◆ Exercise description: Scan the records beneath this line for the line holding "red teapot: 5 -> 1" and the line holding "orange bowl: 5 -> 4", then transcribe exactly those two and all lines between.

==== Supplied data ====

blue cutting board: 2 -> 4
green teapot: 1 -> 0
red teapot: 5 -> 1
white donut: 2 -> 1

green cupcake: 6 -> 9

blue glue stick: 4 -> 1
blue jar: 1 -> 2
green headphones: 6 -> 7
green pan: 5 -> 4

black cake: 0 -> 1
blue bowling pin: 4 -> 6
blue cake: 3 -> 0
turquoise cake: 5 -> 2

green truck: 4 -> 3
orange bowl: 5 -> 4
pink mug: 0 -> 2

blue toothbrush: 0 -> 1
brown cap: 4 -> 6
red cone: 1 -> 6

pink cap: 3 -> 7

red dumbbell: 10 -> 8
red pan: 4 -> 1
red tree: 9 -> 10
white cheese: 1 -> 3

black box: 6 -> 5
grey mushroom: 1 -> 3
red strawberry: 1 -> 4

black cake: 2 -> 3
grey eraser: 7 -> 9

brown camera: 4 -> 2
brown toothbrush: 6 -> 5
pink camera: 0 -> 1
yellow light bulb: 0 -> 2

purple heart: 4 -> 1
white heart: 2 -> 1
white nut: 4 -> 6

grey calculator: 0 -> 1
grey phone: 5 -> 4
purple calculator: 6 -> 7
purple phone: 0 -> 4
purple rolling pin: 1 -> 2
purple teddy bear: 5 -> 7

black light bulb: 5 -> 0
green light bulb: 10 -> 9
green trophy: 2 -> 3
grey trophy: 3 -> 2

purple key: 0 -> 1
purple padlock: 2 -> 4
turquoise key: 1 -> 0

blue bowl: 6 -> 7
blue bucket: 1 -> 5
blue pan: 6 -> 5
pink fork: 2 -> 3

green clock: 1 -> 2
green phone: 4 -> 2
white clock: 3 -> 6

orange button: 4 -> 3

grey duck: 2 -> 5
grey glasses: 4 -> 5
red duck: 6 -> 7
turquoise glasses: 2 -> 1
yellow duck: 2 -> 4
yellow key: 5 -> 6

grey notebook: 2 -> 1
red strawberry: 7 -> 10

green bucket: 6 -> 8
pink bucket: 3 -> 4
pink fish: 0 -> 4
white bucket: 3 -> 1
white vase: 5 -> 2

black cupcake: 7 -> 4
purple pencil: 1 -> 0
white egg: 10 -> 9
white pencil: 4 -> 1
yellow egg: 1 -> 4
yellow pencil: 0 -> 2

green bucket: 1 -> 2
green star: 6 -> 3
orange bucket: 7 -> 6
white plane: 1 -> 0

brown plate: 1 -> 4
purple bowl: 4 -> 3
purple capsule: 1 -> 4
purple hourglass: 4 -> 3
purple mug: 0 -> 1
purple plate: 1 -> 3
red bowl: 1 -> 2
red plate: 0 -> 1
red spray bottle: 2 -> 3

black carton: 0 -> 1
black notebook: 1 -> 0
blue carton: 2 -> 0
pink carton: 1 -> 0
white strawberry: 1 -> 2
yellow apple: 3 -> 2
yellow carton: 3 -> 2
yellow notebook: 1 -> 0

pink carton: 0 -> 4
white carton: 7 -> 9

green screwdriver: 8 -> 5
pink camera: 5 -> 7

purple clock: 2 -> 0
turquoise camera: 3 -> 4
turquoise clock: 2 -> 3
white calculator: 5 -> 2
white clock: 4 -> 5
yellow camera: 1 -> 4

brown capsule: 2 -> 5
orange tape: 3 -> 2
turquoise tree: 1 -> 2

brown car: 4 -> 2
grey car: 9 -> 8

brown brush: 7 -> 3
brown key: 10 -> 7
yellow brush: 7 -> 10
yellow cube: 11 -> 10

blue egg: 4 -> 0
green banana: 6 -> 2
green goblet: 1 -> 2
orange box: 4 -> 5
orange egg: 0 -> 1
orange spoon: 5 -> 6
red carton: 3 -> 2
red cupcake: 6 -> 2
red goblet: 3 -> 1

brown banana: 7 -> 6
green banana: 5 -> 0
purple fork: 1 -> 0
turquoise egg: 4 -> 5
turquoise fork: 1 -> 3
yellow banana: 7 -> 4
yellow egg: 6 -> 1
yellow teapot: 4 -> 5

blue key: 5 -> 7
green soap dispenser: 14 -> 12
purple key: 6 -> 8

====

◆ Solution to this exercise:
red teapot: 5 -> 1
white donut: 2 -> 1

green cupcake: 6 -> 9

blue glue stick: 4 -> 1
blue jar: 1 -> 2
green headphones: 6 -> 7
green pan: 5 -> 4

black cake: 0 -> 1
blue bowling pin: 4 -> 6
blue cake: 3 -> 0
turquoise cake: 5 -> 2

green truck: 4 -> 3
orange bowl: 5 -> 4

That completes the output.